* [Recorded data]
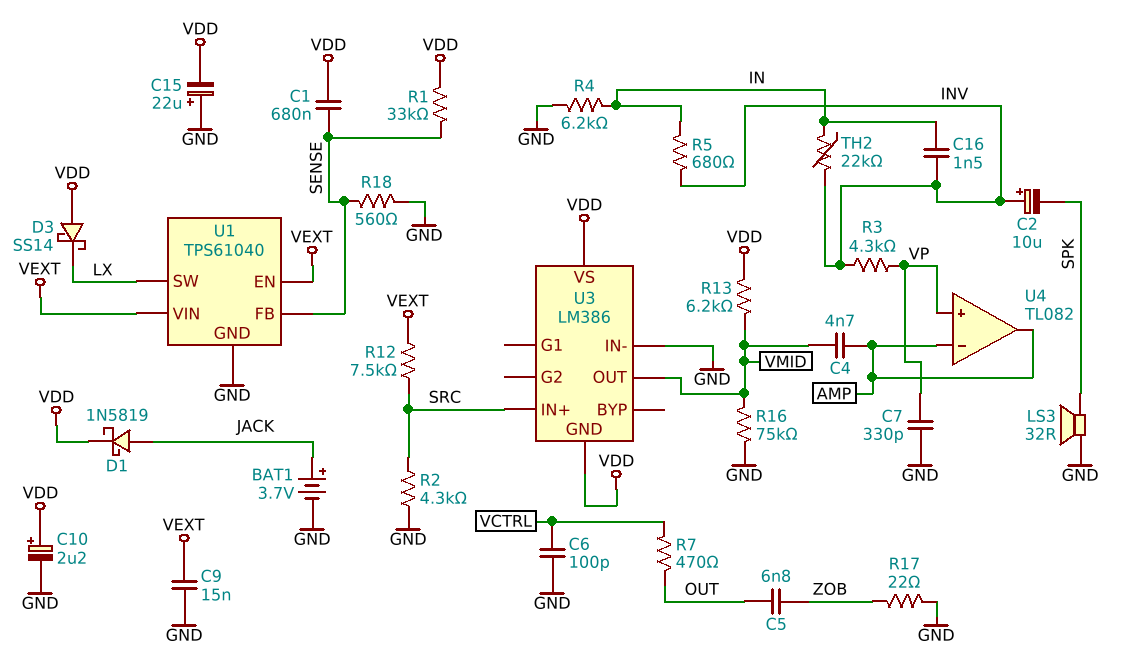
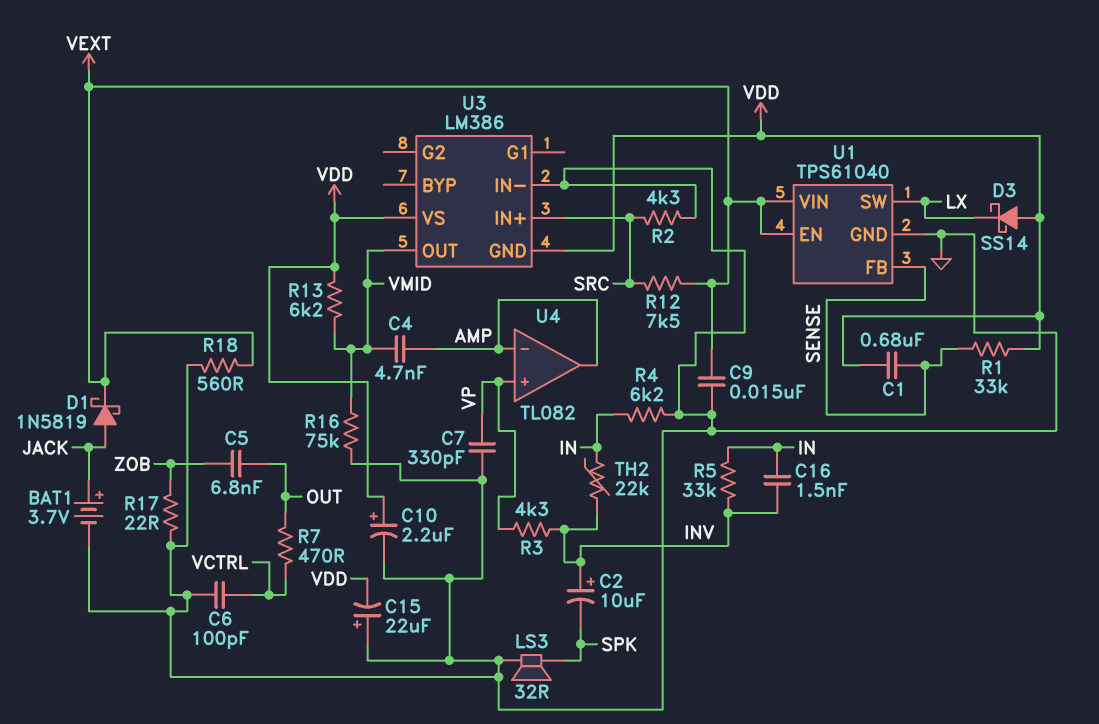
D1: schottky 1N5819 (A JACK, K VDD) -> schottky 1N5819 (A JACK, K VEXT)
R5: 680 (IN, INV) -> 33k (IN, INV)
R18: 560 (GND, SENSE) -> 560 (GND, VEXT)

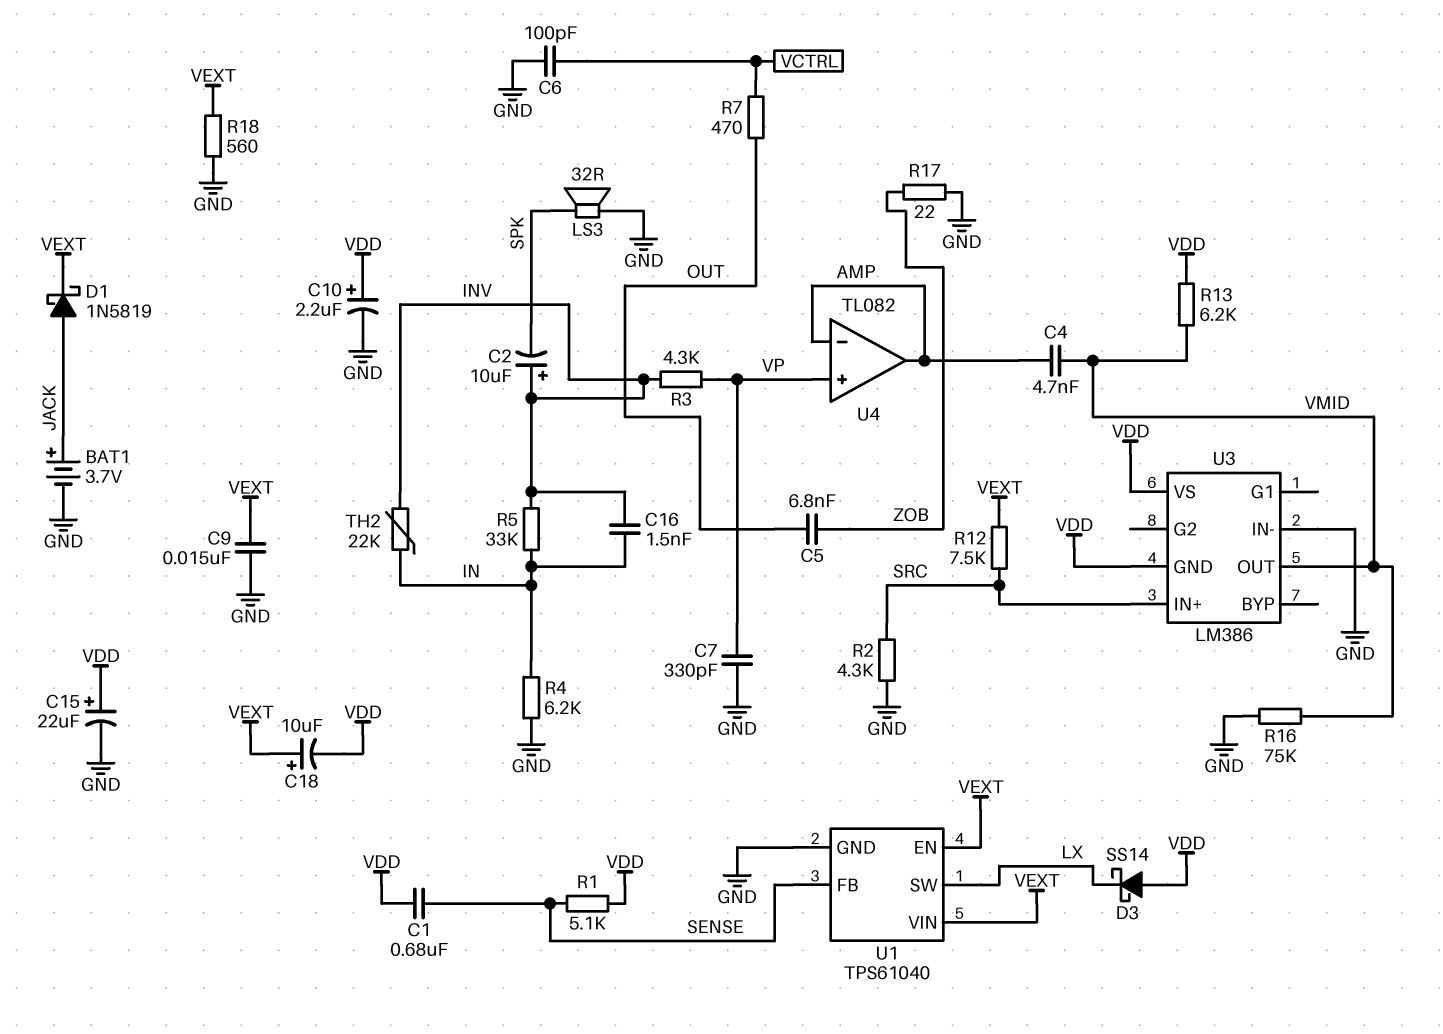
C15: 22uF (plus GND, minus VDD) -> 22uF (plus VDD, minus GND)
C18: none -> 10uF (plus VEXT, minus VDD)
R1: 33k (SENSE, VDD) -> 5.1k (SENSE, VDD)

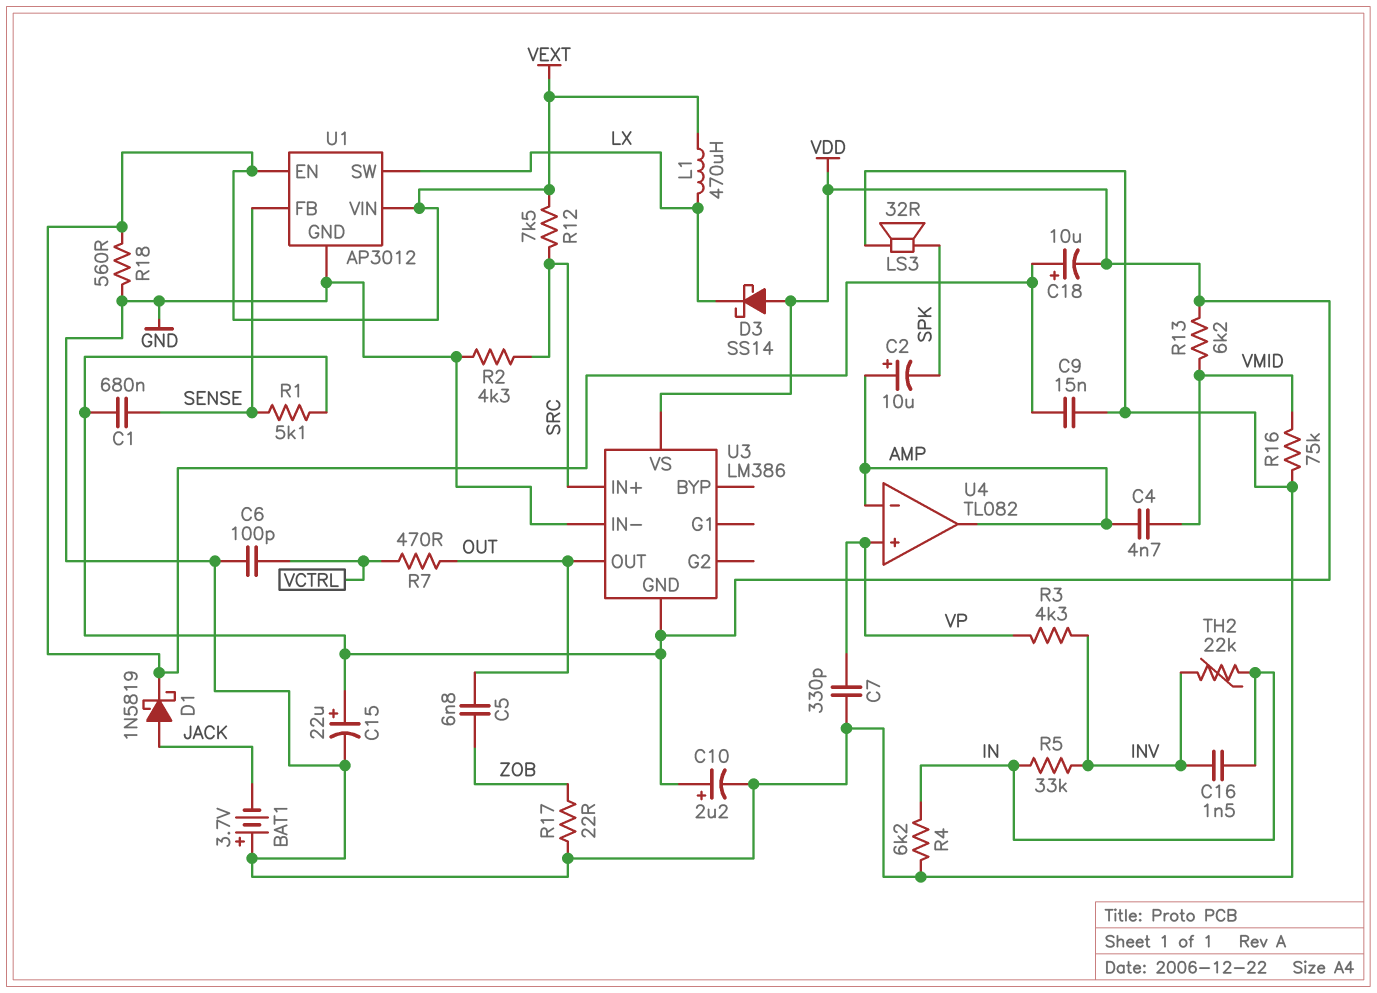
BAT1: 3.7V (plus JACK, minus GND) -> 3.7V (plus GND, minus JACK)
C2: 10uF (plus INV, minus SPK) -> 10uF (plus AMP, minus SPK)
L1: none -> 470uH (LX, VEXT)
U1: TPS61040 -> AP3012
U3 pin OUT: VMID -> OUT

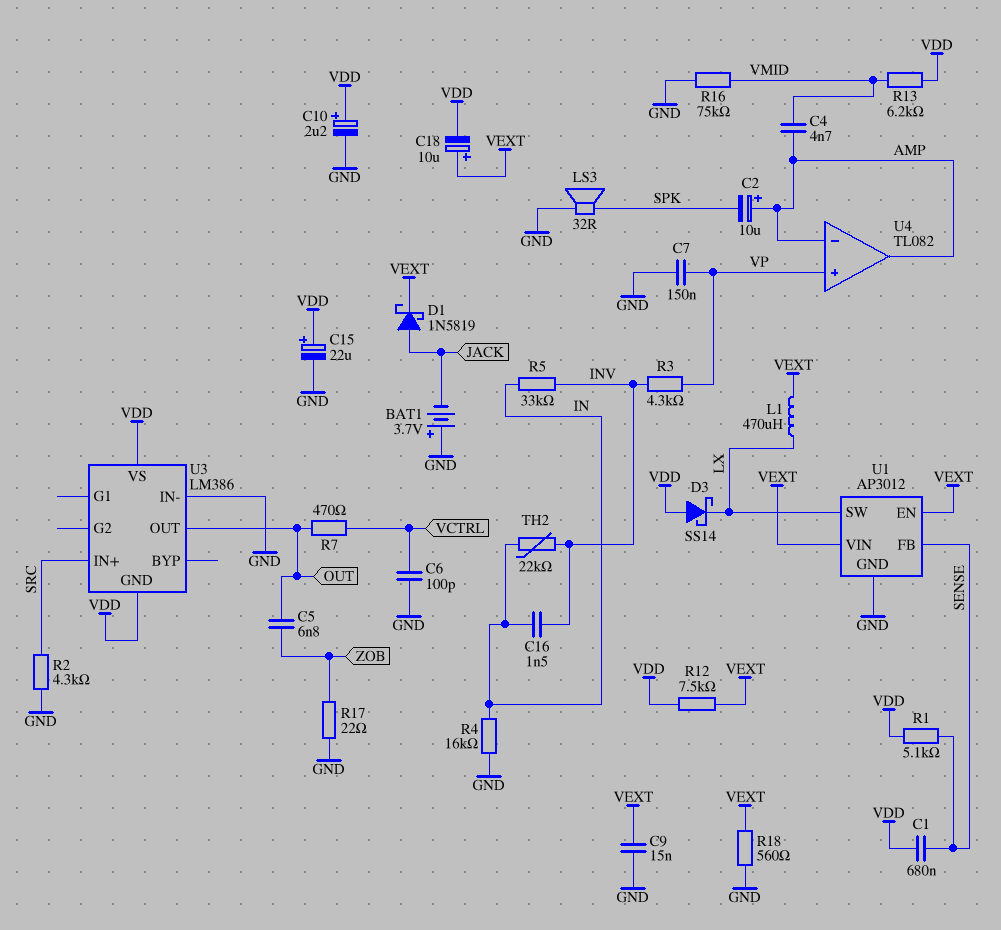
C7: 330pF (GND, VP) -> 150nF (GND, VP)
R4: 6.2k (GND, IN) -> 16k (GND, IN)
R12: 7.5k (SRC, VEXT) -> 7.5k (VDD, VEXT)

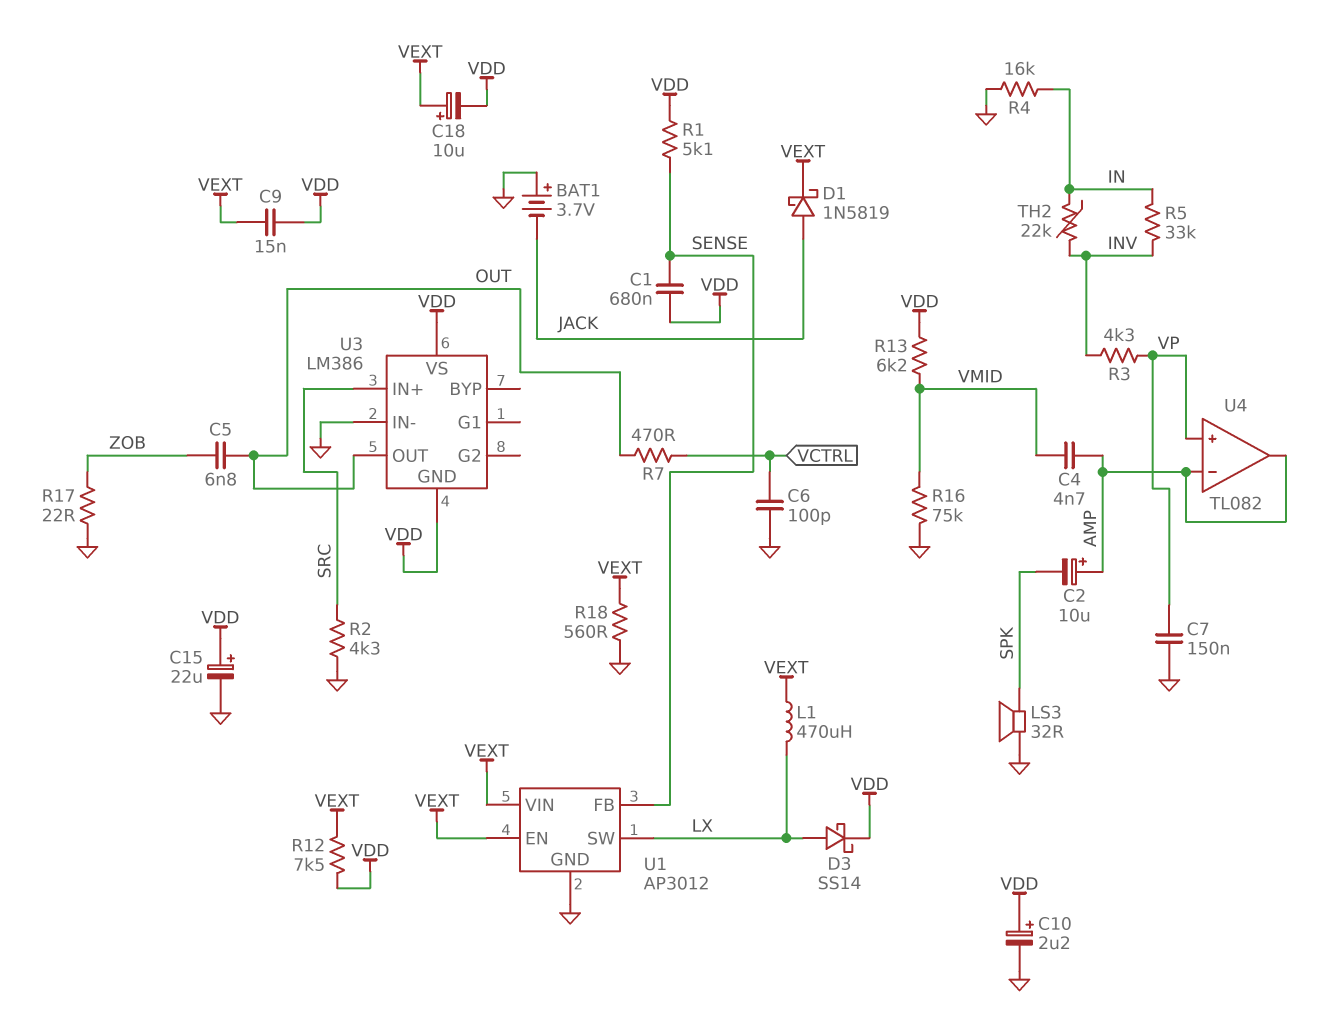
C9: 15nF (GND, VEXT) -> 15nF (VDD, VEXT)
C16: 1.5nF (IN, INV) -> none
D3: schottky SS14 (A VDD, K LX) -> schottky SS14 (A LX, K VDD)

...

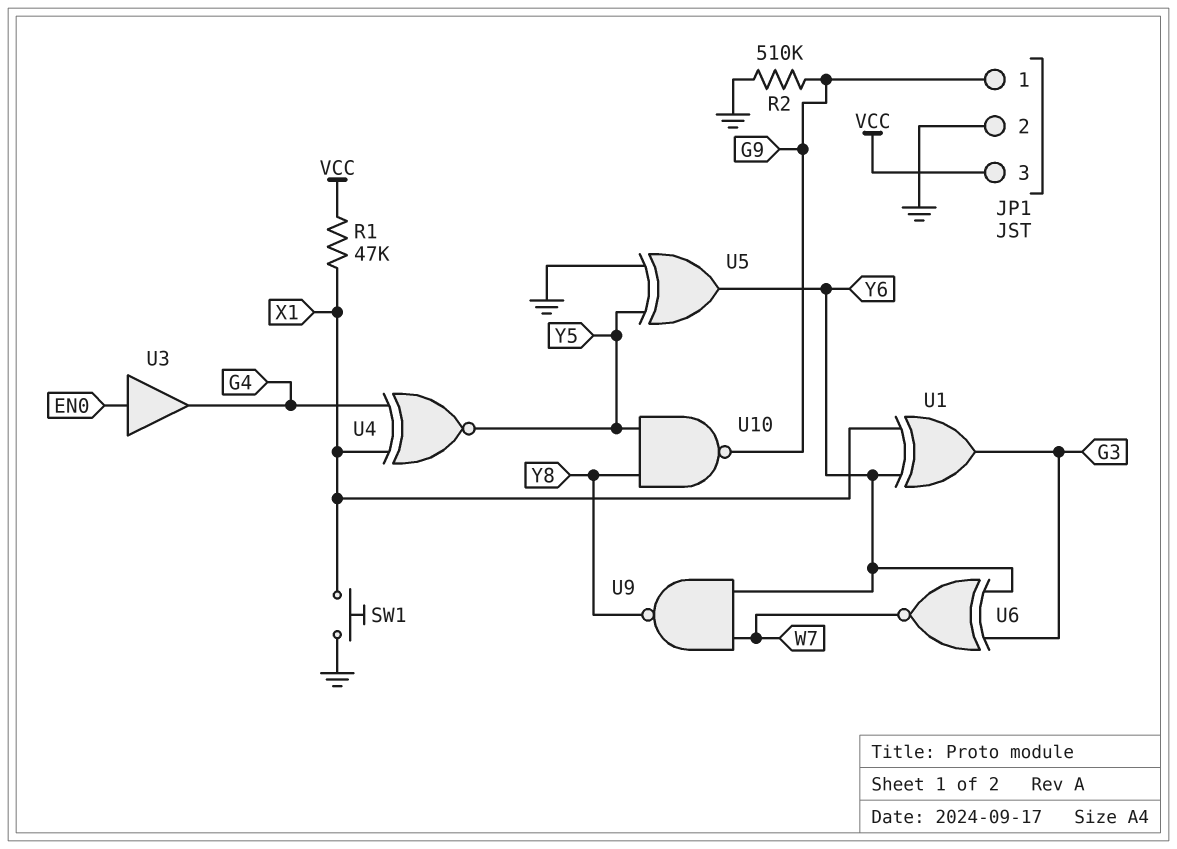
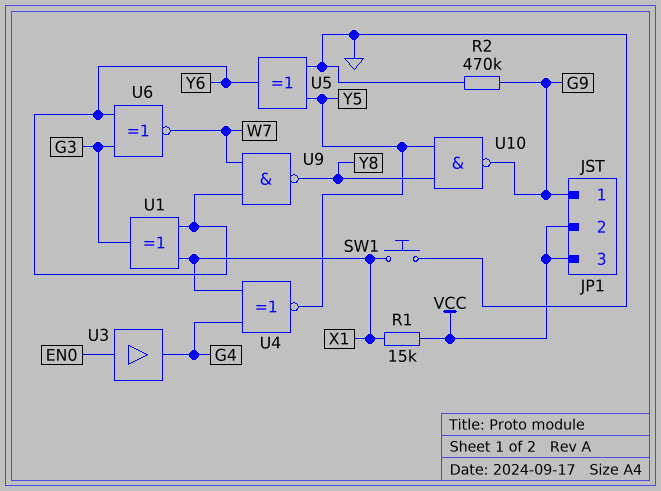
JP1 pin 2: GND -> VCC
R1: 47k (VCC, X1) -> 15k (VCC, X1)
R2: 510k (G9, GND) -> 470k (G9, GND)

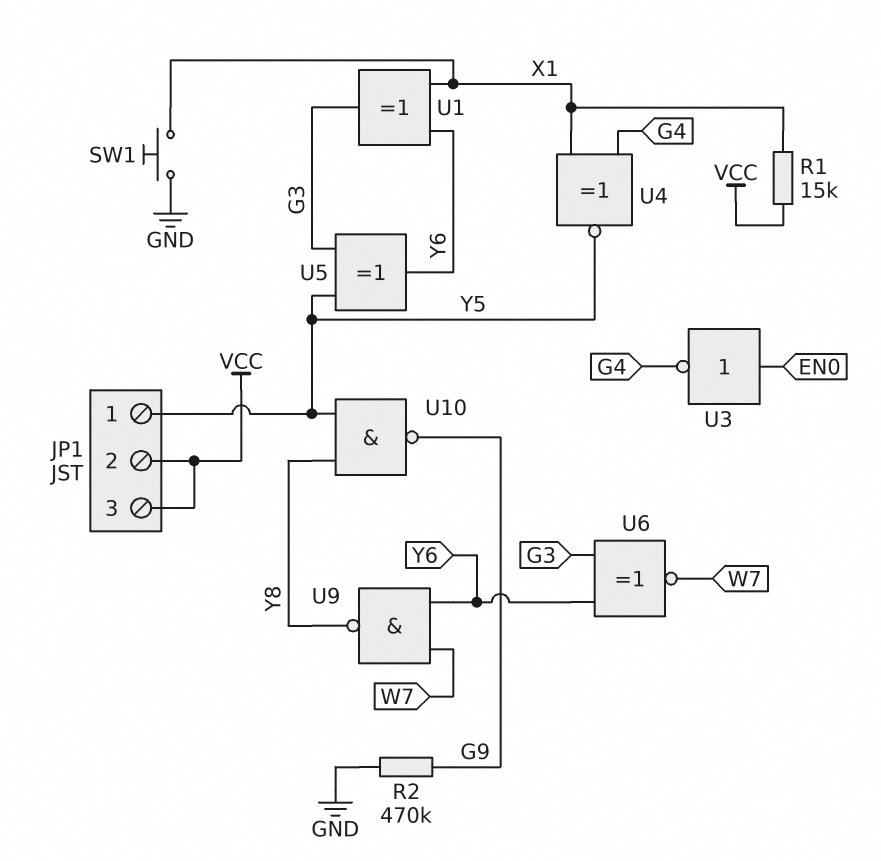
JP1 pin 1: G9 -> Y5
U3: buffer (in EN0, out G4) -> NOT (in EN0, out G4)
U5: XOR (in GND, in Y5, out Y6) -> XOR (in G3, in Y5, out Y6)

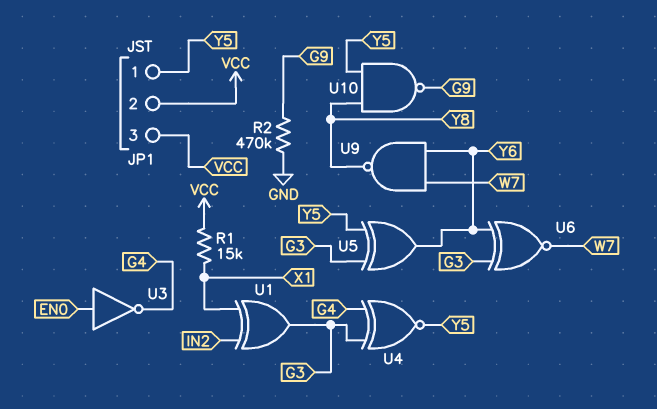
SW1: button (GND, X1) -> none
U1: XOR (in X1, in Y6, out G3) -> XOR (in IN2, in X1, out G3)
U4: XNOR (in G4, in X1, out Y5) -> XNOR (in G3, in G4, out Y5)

* [WHAT THE TASK REQUIRES] Whatever pictures the records hold, omit them; give again exactly the lines from the one containing "D1: schottky 1N5819" through the one containing "D3: schottky SS14".

* [SOLUTION FOR THIS PROBLEM]
D1: schottky 1N5819 (A JACK, K VDD) -> schottky 1N5819 (A JACK, K VEXT)
R5: 680 (IN, INV) -> 33k (IN, INV)
R18: 560 (GND, SENSE) -> 560 (GND, VEXT)

C15: 22uF (plus GND, minus VDD) -> 22uF (plus VDD, minus GND)
C18: none -> 10uF (plus VEXT, minus VDD)
R1: 33k (SENSE, VDD) -> 5.1k (SENSE, VDD)

BAT1: 3.7V (plus JACK, minus GND) -> 3.7V (plus GND, minus JACK)
C2: 10uF (plus INV, minus SPK) -> 10uF (plus AMP, minus SPK)
L1: none -> 470uH (LX, VEXT)
U1: TPS61040 -> AP3012
U3 pin OUT: VMID -> OUT

C7: 330pF (GND, VP) -> 150nF (GND, VP)
R4: 6.2k (GND, IN) -> 16k (GND, IN)
R12: 7.5k (SRC, VEXT) -> 7.5k (VDD, VEXT)

C9: 15nF (GND, VEXT) -> 15nF (VDD, VEXT)
C16: 1.5nF (IN, INV) -> none
D3: schottky SS14 (A VDD, K LX) -> schottky SS14 (A LX, K VDD)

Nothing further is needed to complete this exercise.